(Data records begins)

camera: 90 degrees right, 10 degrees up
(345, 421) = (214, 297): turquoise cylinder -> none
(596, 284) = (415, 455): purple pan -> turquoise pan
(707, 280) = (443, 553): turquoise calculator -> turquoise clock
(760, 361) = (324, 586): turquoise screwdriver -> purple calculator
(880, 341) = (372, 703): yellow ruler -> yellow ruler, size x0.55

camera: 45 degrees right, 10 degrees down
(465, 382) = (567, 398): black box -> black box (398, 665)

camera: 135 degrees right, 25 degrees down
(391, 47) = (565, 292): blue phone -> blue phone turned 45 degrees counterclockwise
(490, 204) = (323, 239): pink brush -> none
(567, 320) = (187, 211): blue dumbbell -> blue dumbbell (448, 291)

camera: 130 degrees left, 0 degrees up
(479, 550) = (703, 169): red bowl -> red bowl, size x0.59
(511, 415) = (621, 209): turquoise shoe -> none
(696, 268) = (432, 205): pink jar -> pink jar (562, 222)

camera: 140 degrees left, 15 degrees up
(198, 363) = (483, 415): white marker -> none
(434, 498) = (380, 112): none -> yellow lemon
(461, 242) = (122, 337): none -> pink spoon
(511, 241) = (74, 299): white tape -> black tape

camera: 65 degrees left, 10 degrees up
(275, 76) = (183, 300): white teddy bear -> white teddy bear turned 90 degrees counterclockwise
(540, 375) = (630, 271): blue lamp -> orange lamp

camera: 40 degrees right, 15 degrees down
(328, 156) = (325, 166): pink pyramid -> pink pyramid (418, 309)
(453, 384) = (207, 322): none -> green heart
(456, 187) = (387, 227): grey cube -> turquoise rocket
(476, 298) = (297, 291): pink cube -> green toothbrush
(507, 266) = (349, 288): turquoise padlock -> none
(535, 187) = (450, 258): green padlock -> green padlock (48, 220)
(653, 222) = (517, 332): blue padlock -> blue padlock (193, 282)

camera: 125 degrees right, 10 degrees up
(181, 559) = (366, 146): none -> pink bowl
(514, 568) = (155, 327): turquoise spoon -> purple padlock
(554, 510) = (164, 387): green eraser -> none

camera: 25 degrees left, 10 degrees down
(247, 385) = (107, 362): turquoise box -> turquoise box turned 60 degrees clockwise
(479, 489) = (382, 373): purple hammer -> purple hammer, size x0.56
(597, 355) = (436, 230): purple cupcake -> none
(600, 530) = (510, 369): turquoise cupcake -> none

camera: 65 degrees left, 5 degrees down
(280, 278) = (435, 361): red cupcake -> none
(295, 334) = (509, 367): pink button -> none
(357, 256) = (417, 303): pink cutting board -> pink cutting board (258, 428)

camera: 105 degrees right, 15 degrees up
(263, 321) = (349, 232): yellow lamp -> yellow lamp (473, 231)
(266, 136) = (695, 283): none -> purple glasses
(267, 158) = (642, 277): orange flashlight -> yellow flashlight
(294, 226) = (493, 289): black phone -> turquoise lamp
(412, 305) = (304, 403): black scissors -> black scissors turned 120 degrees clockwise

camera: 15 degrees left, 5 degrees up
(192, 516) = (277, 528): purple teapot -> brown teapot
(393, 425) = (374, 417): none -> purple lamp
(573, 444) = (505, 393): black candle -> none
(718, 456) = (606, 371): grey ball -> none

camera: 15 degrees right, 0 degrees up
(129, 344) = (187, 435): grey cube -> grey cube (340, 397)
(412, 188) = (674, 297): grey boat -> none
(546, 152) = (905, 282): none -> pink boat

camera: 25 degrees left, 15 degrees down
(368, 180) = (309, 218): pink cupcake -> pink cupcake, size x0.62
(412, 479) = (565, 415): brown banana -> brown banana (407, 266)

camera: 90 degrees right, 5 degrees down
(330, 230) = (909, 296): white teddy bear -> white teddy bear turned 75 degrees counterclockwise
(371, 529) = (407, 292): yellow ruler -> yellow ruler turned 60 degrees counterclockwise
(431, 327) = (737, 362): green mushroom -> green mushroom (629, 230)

(Data records ends)

Output the records exactly, so that each line matches what was given.

camera: 90 degrees right, 10 degrees up
(345, 421) = (214, 297): turquoise cylinder -> none
(596, 284) = (415, 455): purple pan -> turquoise pan
(707, 280) = (443, 553): turquoise calculator -> turquoise clock
(760, 361) = (324, 586): turquoise screwdriver -> purple calculator
(880, 341) = (372, 703): yellow ruler -> yellow ruler, size x0.55

camera: 45 degrees right, 10 degrees down
(465, 382) = (567, 398): black box -> black box (398, 665)

camera: 135 degrees right, 25 degrees down
(391, 47) = (565, 292): blue phone -> blue phone turned 45 degrees counterclockwise
(490, 204) = (323, 239): pink brush -> none
(567, 320) = (187, 211): blue dumbbell -> blue dumbbell (448, 291)

camera: 130 degrees left, 0 degrees up
(479, 550) = (703, 169): red bowl -> red bowl, size x0.59
(511, 415) = (621, 209): turquoise shoe -> none
(696, 268) = (432, 205): pink jar -> pink jar (562, 222)

camera: 140 degrees left, 15 degrees up
(198, 363) = (483, 415): white marker -> none
(434, 498) = (380, 112): none -> yellow lemon
(461, 242) = (122, 337): none -> pink spoon
(511, 241) = (74, 299): white tape -> black tape

camera: 65 degrees left, 10 degrees up
(275, 76) = (183, 300): white teddy bear -> white teddy bear turned 90 degrees counterclockwise
(540, 375) = (630, 271): blue lamp -> orange lamp

camera: 40 degrees right, 15 degrees down
(328, 156) = (325, 166): pink pyramid -> pink pyramid (418, 309)
(453, 384) = (207, 322): none -> green heart
(456, 187) = (387, 227): grey cube -> turquoise rocket
(476, 298) = (297, 291): pink cube -> green toothbrush
(507, 266) = (349, 288): turquoise padlock -> none
(535, 187) = (450, 258): green padlock -> green padlock (48, 220)
(653, 222) = (517, 332): blue padlock -> blue padlock (193, 282)

camera: 125 degrees right, 10 degrees up
(181, 559) = (366, 146): none -> pink bowl
(514, 568) = (155, 327): turquoise spoon -> purple padlock
(554, 510) = (164, 387): green eraser -> none

camera: 25 degrees left, 10 degrees down
(247, 385) = (107, 362): turquoise box -> turquoise box turned 60 degrees clockwise
(479, 489) = (382, 373): purple hammer -> purple hammer, size x0.56
(597, 355) = (436, 230): purple cupcake -> none
(600, 530) = (510, 369): turquoise cupcake -> none

camera: 65 degrees left, 5 degrees down
(280, 278) = (435, 361): red cupcake -> none
(295, 334) = (509, 367): pink button -> none
(357, 256) = (417, 303): pink cutting board -> pink cutting board (258, 428)

camera: 105 degrees right, 15 degrees up
(263, 321) = (349, 232): yellow lamp -> yellow lamp (473, 231)
(266, 136) = (695, 283): none -> purple glasses
(267, 158) = (642, 277): orange flashlight -> yellow flashlight
(294, 226) = (493, 289): black phone -> turquoise lamp
(412, 305) = (304, 403): black scissors -> black scissors turned 120 degrees clockwise

camera: 15 degrees left, 5 degrees up
(192, 516) = (277, 528): purple teapot -> brown teapot
(393, 425) = (374, 417): none -> purple lamp
(573, 444) = (505, 393): black candle -> none
(718, 456) = (606, 371): grey ball -> none

camera: 15 degrees right, 0 degrees up
(129, 344) = (187, 435): grey cube -> grey cube (340, 397)
(412, 188) = (674, 297): grey boat -> none
(546, 152) = (905, 282): none -> pink boat

camera: 25 degrees left, 15 degrees down
(368, 180) = (309, 218): pink cupcake -> pink cupcake, size x0.62
(412, 479) = (565, 415): brown banana -> brown banana (407, 266)

camera: 90 degrees right, 5 degrees down
(330, 230) = (909, 296): white teddy bear -> white teddy bear turned 75 degrees counterclockwise
(371, 529) = (407, 292): yellow ruler -> yellow ruler turned 60 degrees counterclockwise
(431, 327) = (737, 362): green mushroom -> green mushroom (629, 230)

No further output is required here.